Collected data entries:

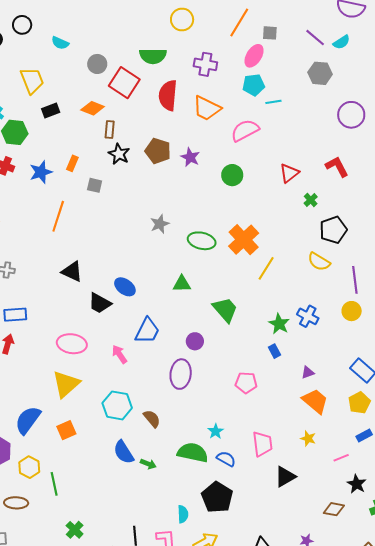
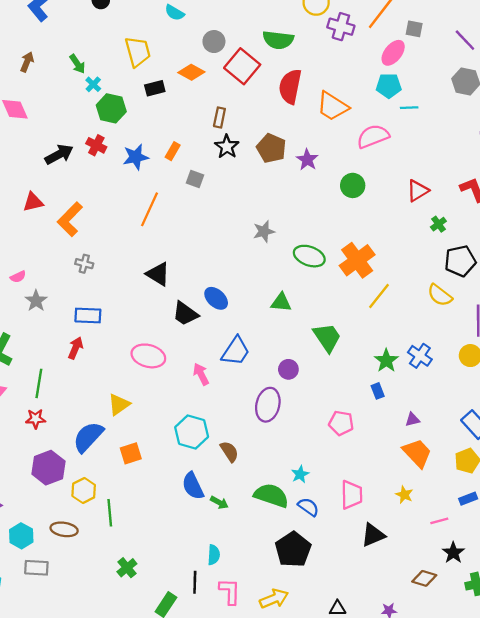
purple cross: (205, 64) -> (341, 27), moved
orange diamond: (93, 108) -> (191, 72), moved
yellow triangle: (66, 384) -> (119, 404), moved, size x0.7
cyan semicircle: (183, 514) -> (214, 555), moved

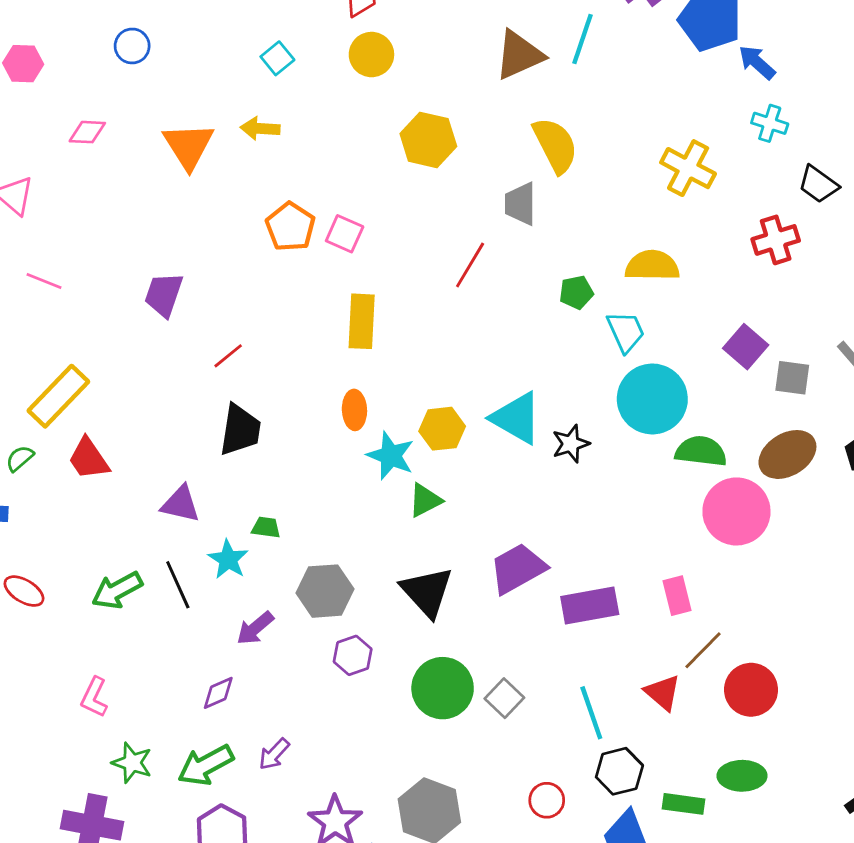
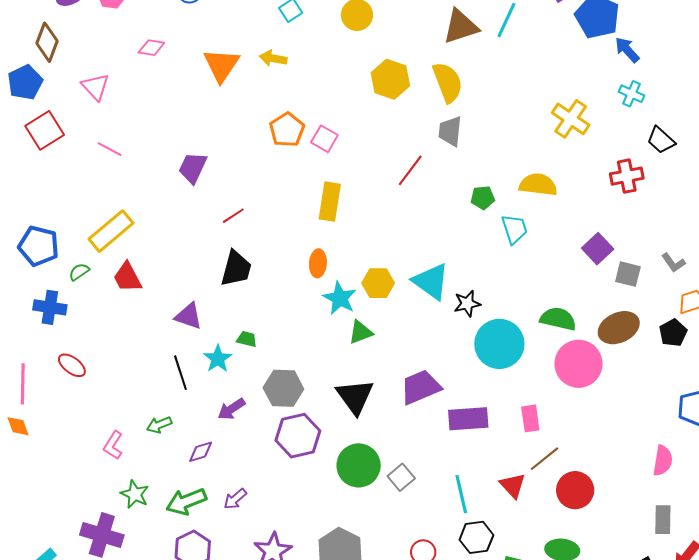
yellow semicircle: (555, 145) -> (448, 82), moved
cyan circle: (652, 399) -> (499, 344), moved
green arrow: (117, 590) -> (159, 425), moved, size x0.7
purple hexagon: (353, 655) -> (298, 436), size x1.6

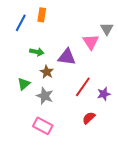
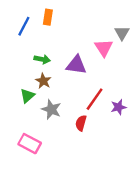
brown star: (47, 72) -> (43, 81), moved
red semicircle: (89, 118) -> (81, 123), moved, turned -32
pink rectangle: (43, 126) -> (30, 144), moved

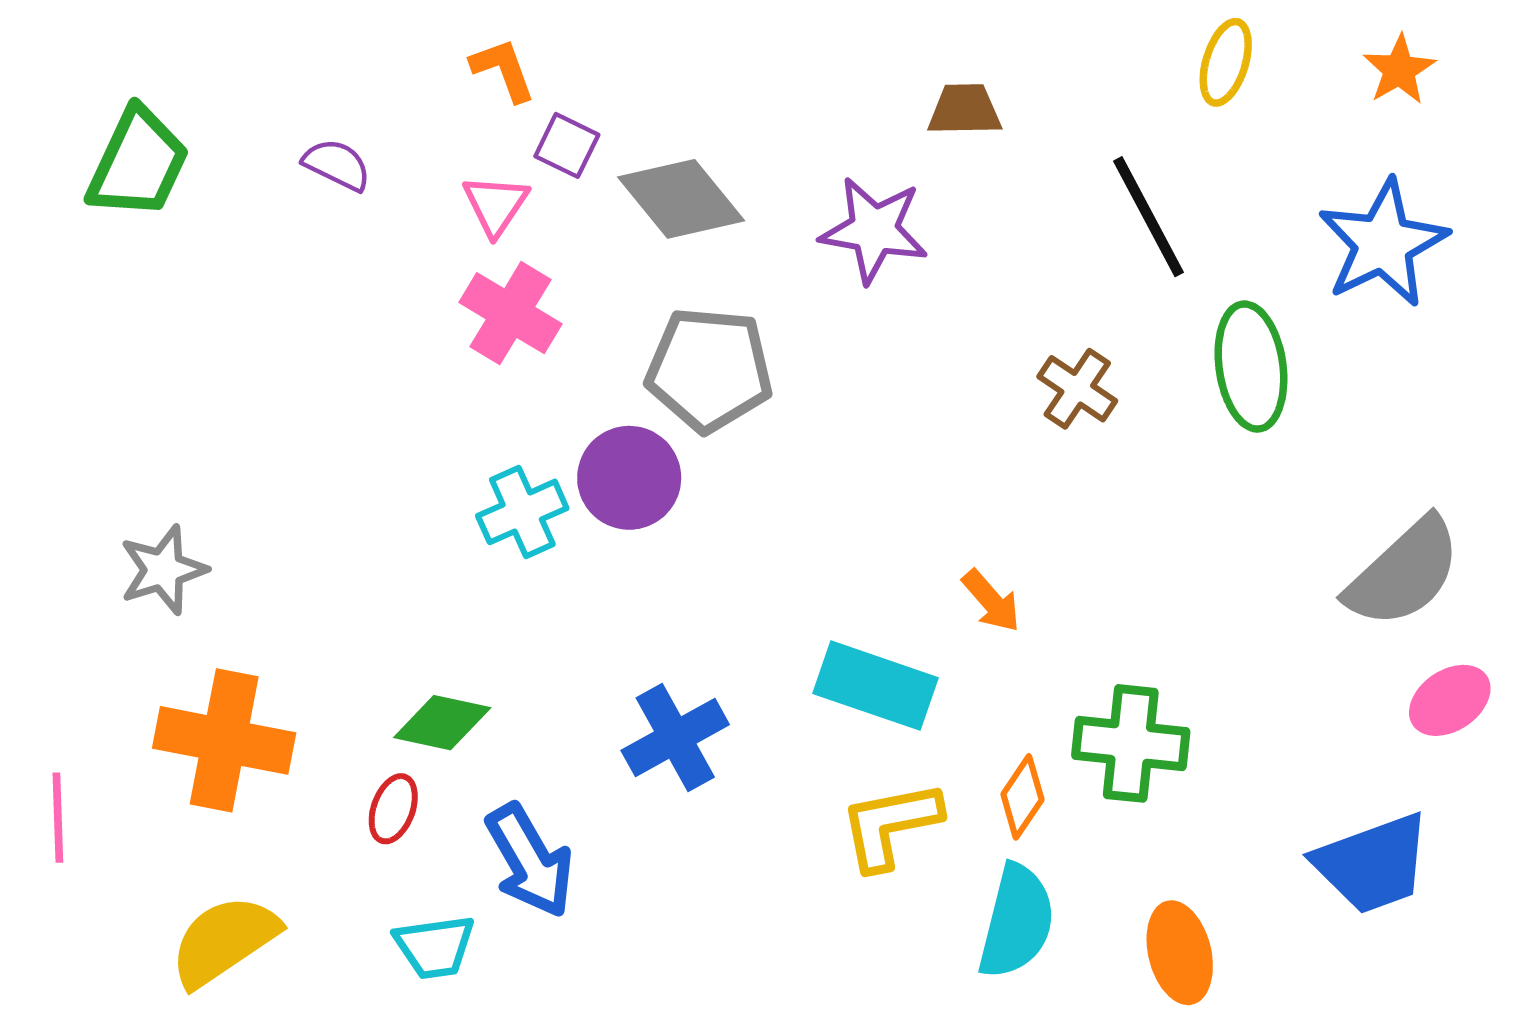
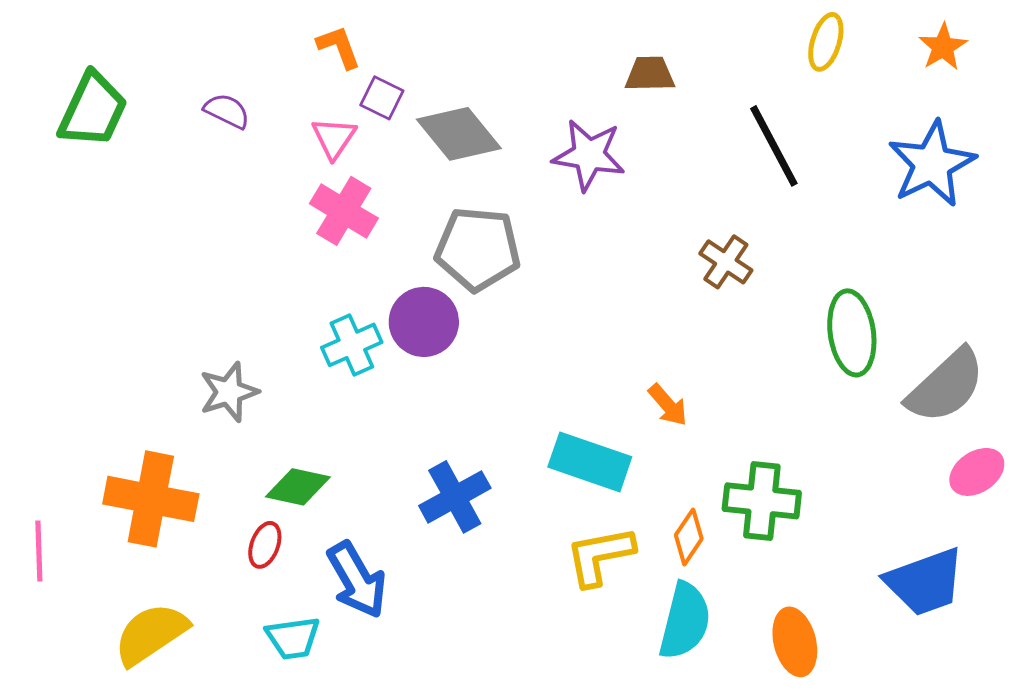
green ellipse: (1251, 367) -> (852, 333), moved
gray star: (163, 570) -> (229, 392), moved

WHAT IS NEEDED:
In the answer, include exactly the lines from the one containing "brown star: (47, 72) -> (43, 81), moved" through the end of the records above and no pictures at all.

EXERCISE RESPONSE:
brown star: (47, 72) -> (43, 81), moved
red semicircle: (89, 118) -> (81, 123), moved, turned -32
pink rectangle: (43, 126) -> (30, 144), moved

green ellipse: (1251, 367) -> (852, 333), moved
gray star: (163, 570) -> (229, 392), moved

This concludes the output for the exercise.